--- PROBLEM STATEMENT ---
With the pictures removed, please write out every line below exactly as given.
***** EXERCISE DATA
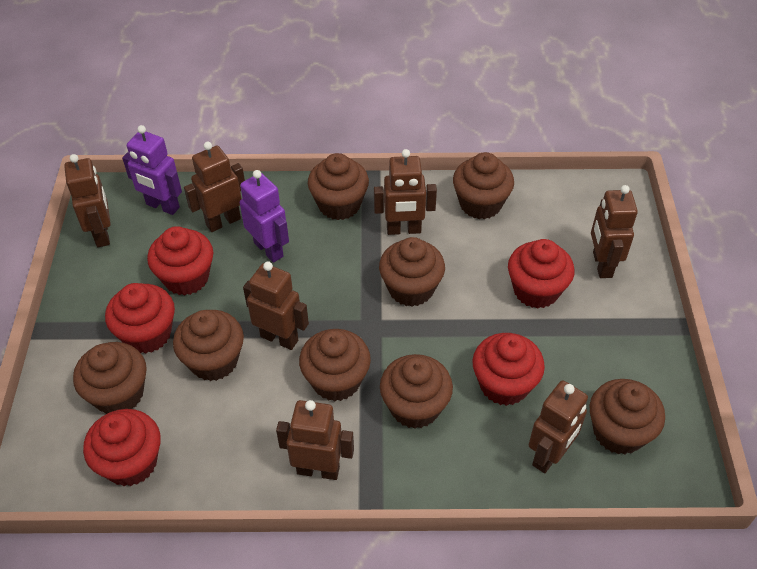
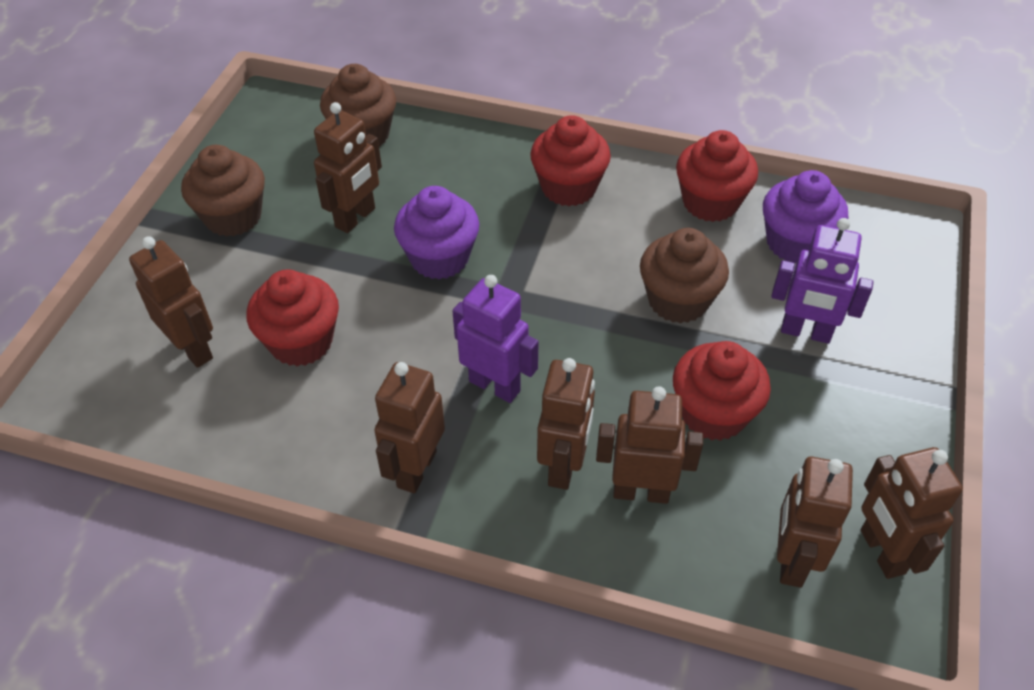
brown cupcake: 8 -> 3
purple cupcake: 0 -> 2
red cupcake: 5 -> 4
**********
--- OUTPUT ---
brown cupcake: 8 -> 3
purple cupcake: 0 -> 2
red cupcake: 5 -> 4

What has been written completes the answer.